Segment Start: Records to process
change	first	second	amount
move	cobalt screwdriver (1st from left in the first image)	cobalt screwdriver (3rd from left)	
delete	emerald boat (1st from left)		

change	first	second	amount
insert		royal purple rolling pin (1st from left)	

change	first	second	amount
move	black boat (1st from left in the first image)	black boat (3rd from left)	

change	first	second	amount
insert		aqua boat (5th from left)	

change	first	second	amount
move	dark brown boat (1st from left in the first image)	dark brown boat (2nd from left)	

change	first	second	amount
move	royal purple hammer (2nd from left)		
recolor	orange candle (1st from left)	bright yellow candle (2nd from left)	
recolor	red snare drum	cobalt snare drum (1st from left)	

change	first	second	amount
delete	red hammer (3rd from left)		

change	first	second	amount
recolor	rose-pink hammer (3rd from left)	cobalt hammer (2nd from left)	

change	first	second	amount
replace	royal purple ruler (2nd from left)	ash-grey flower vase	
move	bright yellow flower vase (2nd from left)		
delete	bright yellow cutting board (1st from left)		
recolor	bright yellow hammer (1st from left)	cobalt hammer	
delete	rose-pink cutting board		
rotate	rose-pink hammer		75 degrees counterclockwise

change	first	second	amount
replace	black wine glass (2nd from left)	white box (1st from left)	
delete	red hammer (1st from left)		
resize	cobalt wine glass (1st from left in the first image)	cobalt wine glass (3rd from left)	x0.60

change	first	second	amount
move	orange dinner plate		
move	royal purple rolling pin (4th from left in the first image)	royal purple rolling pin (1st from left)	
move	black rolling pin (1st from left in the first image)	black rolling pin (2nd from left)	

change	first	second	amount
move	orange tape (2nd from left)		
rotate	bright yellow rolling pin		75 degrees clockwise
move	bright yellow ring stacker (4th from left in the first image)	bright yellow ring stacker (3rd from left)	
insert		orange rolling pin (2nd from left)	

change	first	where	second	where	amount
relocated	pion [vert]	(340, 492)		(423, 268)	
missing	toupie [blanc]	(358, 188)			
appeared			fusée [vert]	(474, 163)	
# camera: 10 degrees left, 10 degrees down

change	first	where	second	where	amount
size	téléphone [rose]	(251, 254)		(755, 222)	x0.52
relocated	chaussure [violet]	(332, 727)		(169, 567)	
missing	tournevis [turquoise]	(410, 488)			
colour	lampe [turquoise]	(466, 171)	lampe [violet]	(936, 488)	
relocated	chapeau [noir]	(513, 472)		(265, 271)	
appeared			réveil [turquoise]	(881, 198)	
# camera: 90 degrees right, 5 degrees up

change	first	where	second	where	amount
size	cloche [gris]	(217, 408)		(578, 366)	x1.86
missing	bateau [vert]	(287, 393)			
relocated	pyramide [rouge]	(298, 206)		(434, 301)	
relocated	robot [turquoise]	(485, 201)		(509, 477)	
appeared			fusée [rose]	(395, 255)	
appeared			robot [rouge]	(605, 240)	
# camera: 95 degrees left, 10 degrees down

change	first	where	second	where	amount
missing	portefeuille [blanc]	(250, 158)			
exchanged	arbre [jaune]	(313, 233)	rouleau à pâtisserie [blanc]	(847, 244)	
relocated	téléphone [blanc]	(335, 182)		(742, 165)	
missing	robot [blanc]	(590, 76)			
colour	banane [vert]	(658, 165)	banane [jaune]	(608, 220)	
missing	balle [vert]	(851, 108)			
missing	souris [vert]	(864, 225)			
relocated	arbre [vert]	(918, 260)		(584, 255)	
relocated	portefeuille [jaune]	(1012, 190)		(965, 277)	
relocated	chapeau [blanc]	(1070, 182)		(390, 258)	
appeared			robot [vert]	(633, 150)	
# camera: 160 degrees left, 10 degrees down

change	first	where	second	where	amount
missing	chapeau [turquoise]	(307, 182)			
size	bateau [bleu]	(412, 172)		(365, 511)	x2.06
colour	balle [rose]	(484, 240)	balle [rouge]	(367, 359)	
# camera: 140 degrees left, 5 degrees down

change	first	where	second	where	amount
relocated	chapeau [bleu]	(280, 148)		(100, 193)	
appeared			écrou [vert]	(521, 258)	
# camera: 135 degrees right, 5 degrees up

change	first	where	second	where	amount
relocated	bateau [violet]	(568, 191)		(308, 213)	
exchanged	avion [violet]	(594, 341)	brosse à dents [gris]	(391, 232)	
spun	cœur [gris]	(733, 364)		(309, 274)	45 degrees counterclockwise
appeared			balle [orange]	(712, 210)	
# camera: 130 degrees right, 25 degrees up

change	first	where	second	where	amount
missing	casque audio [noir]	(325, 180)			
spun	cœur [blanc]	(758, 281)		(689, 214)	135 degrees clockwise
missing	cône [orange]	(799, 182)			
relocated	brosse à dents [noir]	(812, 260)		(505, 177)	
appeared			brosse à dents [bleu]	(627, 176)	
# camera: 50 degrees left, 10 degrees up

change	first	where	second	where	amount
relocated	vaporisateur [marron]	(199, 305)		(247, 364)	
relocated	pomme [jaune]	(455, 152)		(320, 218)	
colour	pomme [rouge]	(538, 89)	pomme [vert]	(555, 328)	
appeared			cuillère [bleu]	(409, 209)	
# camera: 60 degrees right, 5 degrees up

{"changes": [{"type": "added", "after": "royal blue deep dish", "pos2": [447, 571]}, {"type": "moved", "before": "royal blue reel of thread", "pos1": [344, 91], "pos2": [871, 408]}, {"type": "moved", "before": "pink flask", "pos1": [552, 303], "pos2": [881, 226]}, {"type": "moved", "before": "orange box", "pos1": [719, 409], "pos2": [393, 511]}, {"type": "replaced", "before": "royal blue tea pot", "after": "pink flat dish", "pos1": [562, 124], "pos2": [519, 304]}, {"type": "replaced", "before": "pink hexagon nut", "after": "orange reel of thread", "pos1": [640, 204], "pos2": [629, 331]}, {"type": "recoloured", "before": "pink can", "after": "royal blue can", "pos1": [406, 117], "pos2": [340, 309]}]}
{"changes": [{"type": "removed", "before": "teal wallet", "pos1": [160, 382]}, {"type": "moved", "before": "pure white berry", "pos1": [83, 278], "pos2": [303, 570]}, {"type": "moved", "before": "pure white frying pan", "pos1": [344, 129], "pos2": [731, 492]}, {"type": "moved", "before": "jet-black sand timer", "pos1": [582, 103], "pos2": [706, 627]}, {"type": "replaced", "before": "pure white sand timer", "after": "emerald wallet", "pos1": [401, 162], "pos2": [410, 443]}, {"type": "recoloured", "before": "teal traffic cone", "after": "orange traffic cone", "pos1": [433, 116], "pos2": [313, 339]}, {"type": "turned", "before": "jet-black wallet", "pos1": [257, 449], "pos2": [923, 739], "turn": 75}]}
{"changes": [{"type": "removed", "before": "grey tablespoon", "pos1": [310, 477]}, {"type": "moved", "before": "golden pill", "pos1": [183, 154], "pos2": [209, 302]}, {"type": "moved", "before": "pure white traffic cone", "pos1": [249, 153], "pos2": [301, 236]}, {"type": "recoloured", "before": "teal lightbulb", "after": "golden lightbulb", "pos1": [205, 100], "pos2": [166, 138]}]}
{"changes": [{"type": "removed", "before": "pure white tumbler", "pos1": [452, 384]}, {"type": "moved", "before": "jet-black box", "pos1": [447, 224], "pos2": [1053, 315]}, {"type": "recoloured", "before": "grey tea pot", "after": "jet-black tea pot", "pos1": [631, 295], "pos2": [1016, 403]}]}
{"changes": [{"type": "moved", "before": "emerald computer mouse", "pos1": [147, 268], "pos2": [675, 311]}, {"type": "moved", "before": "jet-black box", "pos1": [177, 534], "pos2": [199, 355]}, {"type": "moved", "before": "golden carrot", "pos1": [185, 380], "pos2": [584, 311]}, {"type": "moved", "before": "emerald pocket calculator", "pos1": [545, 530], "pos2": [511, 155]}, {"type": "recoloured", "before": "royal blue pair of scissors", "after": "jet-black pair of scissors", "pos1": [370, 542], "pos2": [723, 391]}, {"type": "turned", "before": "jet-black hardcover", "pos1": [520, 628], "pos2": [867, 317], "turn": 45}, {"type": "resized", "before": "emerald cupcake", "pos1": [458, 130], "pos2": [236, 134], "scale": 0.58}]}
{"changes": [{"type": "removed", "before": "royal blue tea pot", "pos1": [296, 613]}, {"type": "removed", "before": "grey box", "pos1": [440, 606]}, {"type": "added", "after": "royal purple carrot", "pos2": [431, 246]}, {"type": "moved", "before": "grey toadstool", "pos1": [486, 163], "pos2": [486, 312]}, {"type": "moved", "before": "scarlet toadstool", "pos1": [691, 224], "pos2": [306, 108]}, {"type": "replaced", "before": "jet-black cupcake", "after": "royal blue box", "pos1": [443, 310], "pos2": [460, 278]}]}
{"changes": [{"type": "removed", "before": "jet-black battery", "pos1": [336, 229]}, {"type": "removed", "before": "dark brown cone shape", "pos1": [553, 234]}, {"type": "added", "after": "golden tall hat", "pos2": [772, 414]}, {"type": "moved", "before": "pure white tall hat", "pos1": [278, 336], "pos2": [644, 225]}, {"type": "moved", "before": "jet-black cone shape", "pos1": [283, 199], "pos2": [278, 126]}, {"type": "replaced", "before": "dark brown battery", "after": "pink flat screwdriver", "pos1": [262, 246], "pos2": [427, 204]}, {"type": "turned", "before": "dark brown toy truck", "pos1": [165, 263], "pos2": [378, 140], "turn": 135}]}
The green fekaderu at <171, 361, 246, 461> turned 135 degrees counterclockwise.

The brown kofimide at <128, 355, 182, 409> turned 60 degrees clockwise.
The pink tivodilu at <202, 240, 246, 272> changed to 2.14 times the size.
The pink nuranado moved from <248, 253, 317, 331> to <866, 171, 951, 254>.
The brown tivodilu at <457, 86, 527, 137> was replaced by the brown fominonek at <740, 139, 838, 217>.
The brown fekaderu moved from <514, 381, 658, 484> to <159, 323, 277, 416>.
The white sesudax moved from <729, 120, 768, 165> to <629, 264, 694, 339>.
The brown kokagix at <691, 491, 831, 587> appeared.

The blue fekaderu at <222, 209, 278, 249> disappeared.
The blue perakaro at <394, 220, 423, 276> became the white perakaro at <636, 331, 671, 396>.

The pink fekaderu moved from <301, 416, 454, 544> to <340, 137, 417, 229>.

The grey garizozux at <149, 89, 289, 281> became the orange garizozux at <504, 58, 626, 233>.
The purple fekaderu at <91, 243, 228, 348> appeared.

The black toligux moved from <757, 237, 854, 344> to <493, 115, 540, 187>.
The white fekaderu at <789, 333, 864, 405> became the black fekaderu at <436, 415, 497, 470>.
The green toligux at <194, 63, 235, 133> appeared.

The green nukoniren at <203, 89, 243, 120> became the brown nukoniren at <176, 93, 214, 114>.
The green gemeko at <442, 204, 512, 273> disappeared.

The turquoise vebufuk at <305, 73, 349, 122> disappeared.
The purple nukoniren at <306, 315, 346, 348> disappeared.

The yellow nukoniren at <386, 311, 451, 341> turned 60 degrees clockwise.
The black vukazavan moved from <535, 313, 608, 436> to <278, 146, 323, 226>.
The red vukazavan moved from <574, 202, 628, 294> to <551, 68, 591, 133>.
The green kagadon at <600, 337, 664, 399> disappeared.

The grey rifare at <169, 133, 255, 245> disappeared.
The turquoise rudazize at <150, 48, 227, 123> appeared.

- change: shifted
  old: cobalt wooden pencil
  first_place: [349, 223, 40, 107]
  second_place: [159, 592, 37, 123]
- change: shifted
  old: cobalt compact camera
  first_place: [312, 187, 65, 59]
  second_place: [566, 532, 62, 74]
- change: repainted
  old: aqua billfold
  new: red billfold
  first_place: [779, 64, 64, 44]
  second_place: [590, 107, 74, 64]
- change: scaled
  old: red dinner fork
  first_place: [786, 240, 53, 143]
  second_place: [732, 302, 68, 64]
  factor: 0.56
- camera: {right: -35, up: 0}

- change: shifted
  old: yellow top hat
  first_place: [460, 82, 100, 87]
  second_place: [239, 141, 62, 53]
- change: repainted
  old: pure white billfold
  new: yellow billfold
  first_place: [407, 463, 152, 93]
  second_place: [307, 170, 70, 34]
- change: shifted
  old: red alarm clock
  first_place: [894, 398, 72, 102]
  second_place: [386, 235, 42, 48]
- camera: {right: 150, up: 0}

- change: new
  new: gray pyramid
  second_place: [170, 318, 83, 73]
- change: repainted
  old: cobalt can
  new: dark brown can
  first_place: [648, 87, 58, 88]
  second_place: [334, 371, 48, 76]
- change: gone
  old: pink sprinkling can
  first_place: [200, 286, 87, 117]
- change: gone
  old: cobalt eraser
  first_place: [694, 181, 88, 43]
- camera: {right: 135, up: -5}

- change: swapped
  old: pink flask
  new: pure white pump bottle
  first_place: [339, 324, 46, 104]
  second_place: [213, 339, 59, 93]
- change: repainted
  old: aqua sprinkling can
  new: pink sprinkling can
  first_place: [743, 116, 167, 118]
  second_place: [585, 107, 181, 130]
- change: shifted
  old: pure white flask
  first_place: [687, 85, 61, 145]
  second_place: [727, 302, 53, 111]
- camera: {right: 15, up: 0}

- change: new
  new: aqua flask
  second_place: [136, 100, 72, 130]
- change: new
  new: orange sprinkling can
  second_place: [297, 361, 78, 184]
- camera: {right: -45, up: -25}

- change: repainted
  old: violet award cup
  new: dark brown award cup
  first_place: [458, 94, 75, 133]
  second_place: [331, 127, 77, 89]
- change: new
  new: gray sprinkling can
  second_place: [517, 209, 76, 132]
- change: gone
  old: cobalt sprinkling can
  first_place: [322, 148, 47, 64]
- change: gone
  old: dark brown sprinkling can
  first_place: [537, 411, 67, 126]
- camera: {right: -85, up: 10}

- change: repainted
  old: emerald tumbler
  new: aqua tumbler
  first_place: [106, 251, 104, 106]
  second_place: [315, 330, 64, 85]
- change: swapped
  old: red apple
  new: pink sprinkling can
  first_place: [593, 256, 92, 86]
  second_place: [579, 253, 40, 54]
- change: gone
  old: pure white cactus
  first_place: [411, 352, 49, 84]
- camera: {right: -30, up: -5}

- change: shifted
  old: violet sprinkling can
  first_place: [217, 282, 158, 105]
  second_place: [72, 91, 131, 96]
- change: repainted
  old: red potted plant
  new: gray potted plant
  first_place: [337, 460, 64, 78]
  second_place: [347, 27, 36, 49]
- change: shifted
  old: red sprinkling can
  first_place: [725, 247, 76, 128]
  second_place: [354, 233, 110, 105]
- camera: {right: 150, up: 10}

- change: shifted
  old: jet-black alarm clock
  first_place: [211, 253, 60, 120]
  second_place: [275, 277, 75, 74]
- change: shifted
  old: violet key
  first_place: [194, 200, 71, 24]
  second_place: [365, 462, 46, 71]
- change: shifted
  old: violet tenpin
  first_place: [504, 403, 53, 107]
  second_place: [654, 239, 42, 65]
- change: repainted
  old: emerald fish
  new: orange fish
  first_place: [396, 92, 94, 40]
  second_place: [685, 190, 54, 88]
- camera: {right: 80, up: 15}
Segment End: Records to process
# Task details
Scan the listing above for the line that has "old: aqua billfold", then copy exactly from that line through the line that has "factor: 0.56".

# Your solution
  old: aqua billfold
  new: red billfold
  first_place: [779, 64, 64, 44]
  second_place: [590, 107, 74, 64]
- change: scaled
  old: red dinner fork
  first_place: [786, 240, 53, 143]
  second_place: [732, 302, 68, 64]
  factor: 0.56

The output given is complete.